• **Task**: Where a line contains the word "width", copy that line from the records below.

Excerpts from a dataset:
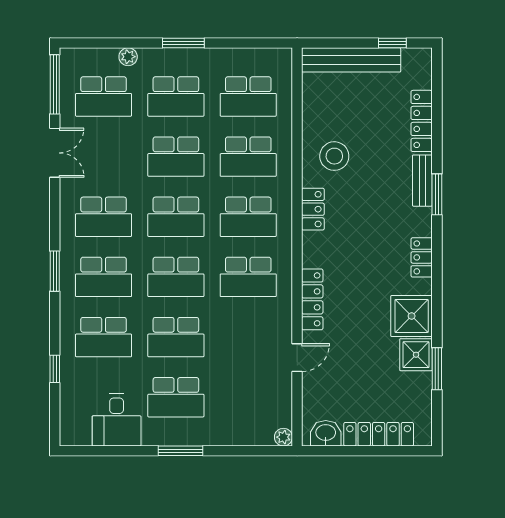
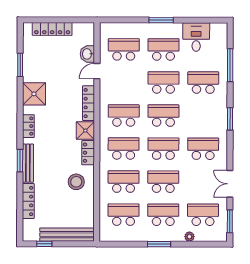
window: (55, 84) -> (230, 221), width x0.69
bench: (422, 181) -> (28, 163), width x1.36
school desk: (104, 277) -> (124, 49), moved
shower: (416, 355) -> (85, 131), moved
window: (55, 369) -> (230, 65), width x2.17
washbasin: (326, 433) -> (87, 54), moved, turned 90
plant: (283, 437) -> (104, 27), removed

• **Exercise response**:
window: (55, 84) -> (230, 221), width x0.69
bench: (422, 181) -> (28, 163), width x1.36
window: (55, 369) -> (230, 65), width x2.17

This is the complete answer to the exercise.